▸ **PROBLEM DETAILS**
Skip the images and copy each record exactly as written.

Object correspondence data
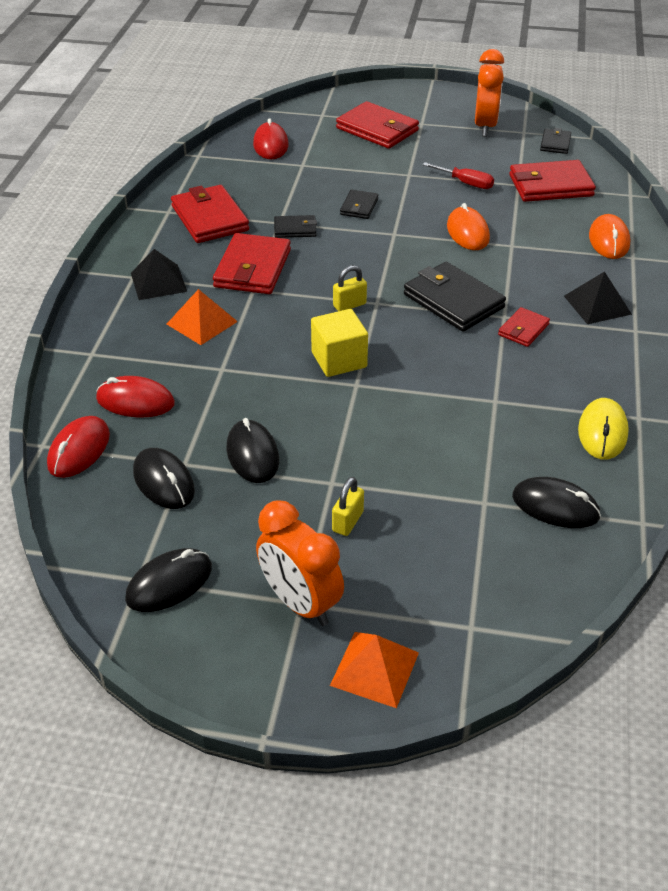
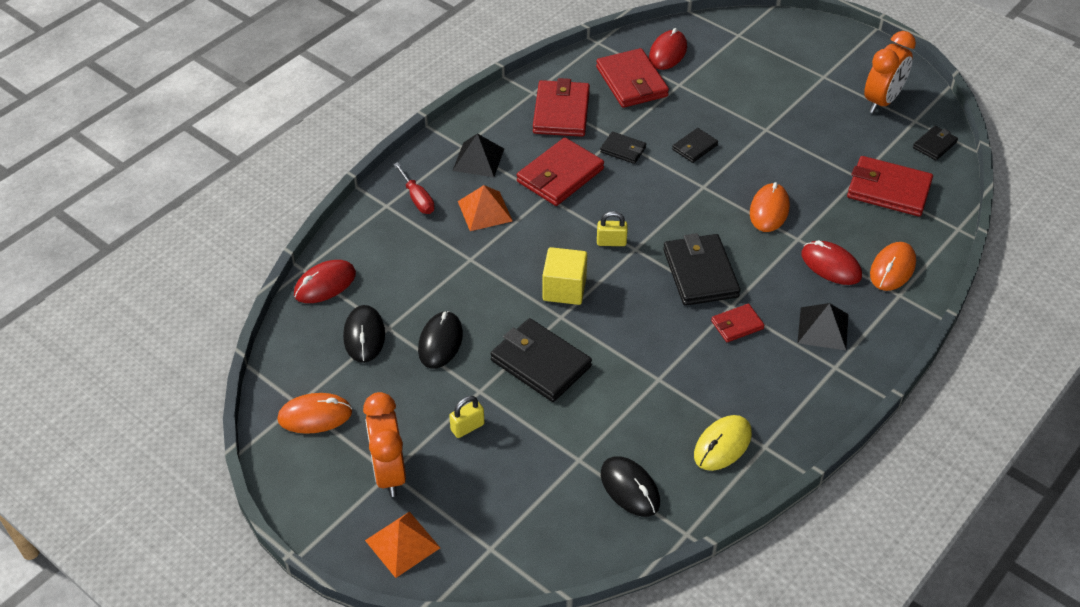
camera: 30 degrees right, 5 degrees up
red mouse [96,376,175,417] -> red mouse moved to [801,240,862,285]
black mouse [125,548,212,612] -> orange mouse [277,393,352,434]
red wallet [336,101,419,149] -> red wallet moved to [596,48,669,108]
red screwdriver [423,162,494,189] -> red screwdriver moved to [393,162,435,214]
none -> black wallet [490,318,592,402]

▸ **EXPECTED ANSWER**
camera: 30 degrees right, 5 degrees up
red mouse [96,376,175,417] -> red mouse moved to [801,240,862,285]
black mouse [125,548,212,612] -> orange mouse [277,393,352,434]
red wallet [336,101,419,149] -> red wallet moved to [596,48,669,108]
red screwdriver [423,162,494,189] -> red screwdriver moved to [393,162,435,214]
none -> black wallet [490,318,592,402]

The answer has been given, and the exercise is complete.